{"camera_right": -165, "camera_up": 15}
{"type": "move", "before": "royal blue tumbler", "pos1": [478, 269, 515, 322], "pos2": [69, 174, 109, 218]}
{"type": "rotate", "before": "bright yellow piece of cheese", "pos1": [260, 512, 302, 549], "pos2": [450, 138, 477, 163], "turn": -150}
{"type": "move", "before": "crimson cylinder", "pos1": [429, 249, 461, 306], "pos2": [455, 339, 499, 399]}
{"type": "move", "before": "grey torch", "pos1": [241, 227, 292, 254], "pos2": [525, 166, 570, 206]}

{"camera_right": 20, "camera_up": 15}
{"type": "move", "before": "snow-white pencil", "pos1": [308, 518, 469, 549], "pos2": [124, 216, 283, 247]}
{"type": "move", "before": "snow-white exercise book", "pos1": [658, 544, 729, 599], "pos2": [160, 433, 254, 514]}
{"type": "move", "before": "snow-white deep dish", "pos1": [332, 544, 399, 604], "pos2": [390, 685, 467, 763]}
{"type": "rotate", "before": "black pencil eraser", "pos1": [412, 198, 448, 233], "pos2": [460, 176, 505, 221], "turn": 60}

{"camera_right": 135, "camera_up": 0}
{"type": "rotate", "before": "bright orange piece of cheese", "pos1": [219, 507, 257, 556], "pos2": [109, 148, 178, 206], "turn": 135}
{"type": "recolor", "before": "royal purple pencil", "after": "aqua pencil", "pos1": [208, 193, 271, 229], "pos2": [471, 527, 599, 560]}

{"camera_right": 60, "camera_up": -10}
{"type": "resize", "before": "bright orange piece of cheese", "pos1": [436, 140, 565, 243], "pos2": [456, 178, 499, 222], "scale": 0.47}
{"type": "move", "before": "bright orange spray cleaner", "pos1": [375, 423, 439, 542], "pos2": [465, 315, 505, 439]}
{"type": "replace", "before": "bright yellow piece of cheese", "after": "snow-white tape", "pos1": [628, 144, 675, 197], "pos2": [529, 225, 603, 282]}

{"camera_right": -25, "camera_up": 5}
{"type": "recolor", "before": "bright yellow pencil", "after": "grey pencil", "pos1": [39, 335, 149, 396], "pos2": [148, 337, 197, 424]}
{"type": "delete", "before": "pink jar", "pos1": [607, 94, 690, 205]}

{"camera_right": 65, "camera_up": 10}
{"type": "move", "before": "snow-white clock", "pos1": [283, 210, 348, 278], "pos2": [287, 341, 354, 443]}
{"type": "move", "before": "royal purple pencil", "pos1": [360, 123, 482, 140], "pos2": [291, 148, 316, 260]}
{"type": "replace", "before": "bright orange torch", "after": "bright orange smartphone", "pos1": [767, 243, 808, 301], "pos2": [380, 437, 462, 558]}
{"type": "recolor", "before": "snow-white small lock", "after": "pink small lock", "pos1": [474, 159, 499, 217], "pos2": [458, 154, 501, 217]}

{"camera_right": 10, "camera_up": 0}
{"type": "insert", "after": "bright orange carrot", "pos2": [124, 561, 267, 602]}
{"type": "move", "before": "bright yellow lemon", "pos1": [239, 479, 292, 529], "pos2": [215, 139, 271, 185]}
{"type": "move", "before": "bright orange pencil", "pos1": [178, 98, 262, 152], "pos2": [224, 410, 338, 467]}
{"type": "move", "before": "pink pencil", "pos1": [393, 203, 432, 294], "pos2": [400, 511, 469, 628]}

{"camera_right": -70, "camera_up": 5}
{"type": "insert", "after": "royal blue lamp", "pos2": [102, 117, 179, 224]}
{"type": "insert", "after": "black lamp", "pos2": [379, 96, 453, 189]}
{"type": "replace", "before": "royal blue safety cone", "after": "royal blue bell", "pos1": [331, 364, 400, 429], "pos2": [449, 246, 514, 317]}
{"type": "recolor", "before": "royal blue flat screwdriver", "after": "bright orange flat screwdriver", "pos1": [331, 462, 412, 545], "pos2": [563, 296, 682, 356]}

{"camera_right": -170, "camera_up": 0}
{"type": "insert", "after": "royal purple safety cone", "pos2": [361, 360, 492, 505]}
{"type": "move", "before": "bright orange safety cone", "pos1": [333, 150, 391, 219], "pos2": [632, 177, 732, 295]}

--- REQUIRED ACTION ---
Every record listed above should be reproduced exactly.

--- OUTPUT FOR THIS TASK ---
{"camera_right": -165, "camera_up": 15}
{"type": "move", "before": "royal blue tumbler", "pos1": [478, 269, 515, 322], "pos2": [69, 174, 109, 218]}
{"type": "rotate", "before": "bright yellow piece of cheese", "pos1": [260, 512, 302, 549], "pos2": [450, 138, 477, 163], "turn": -150}
{"type": "move", "before": "crimson cylinder", "pos1": [429, 249, 461, 306], "pos2": [455, 339, 499, 399]}
{"type": "move", "before": "grey torch", "pos1": [241, 227, 292, 254], "pos2": [525, 166, 570, 206]}

{"camera_right": 20, "camera_up": 15}
{"type": "move", "before": "snow-white pencil", "pos1": [308, 518, 469, 549], "pos2": [124, 216, 283, 247]}
{"type": "move", "before": "snow-white exercise book", "pos1": [658, 544, 729, 599], "pos2": [160, 433, 254, 514]}
{"type": "move", "before": "snow-white deep dish", "pos1": [332, 544, 399, 604], "pos2": [390, 685, 467, 763]}
{"type": "rotate", "before": "black pencil eraser", "pos1": [412, 198, 448, 233], "pos2": [460, 176, 505, 221], "turn": 60}

{"camera_right": 135, "camera_up": 0}
{"type": "rotate", "before": "bright orange piece of cheese", "pos1": [219, 507, 257, 556], "pos2": [109, 148, 178, 206], "turn": 135}
{"type": "recolor", "before": "royal purple pencil", "after": "aqua pencil", "pos1": [208, 193, 271, 229], "pos2": [471, 527, 599, 560]}

{"camera_right": 60, "camera_up": -10}
{"type": "resize", "before": "bright orange piece of cheese", "pos1": [436, 140, 565, 243], "pos2": [456, 178, 499, 222], "scale": 0.47}
{"type": "move", "before": "bright orange spray cleaner", "pos1": [375, 423, 439, 542], "pos2": [465, 315, 505, 439]}
{"type": "replace", "before": "bright yellow piece of cheese", "after": "snow-white tape", "pos1": [628, 144, 675, 197], "pos2": [529, 225, 603, 282]}

{"camera_right": -25, "camera_up": 5}
{"type": "recolor", "before": "bright yellow pencil", "after": "grey pencil", "pos1": [39, 335, 149, 396], "pos2": [148, 337, 197, 424]}
{"type": "delete", "before": "pink jar", "pos1": [607, 94, 690, 205]}

{"camera_right": 65, "camera_up": 10}
{"type": "move", "before": "snow-white clock", "pos1": [283, 210, 348, 278], "pos2": [287, 341, 354, 443]}
{"type": "move", "before": "royal purple pencil", "pos1": [360, 123, 482, 140], "pos2": [291, 148, 316, 260]}
{"type": "replace", "before": "bright orange torch", "after": "bright orange smartphone", "pos1": [767, 243, 808, 301], "pos2": [380, 437, 462, 558]}
{"type": "recolor", "before": "snow-white small lock", "after": "pink small lock", "pos1": [474, 159, 499, 217], "pos2": [458, 154, 501, 217]}

{"camera_right": 10, "camera_up": 0}
{"type": "insert", "after": "bright orange carrot", "pos2": [124, 561, 267, 602]}
{"type": "move", "before": "bright yellow lemon", "pos1": [239, 479, 292, 529], "pos2": [215, 139, 271, 185]}
{"type": "move", "before": "bright orange pencil", "pos1": [178, 98, 262, 152], "pos2": [224, 410, 338, 467]}
{"type": "move", "before": "pink pencil", "pos1": [393, 203, 432, 294], "pos2": [400, 511, 469, 628]}

{"camera_right": -70, "camera_up": 5}
{"type": "insert", "after": "royal blue lamp", "pos2": [102, 117, 179, 224]}
{"type": "insert", "after": "black lamp", "pos2": [379, 96, 453, 189]}
{"type": "replace", "before": "royal blue safety cone", "after": "royal blue bell", "pos1": [331, 364, 400, 429], "pos2": [449, 246, 514, 317]}
{"type": "recolor", "before": "royal blue flat screwdriver", "after": "bright orange flat screwdriver", "pos1": [331, 462, 412, 545], "pos2": [563, 296, 682, 356]}

{"camera_right": -170, "camera_up": 0}
{"type": "insert", "after": "royal purple safety cone", "pos2": [361, 360, 492, 505]}
{"type": "move", "before": "bright orange safety cone", "pos1": [333, 150, 391, 219], "pos2": [632, 177, 732, 295]}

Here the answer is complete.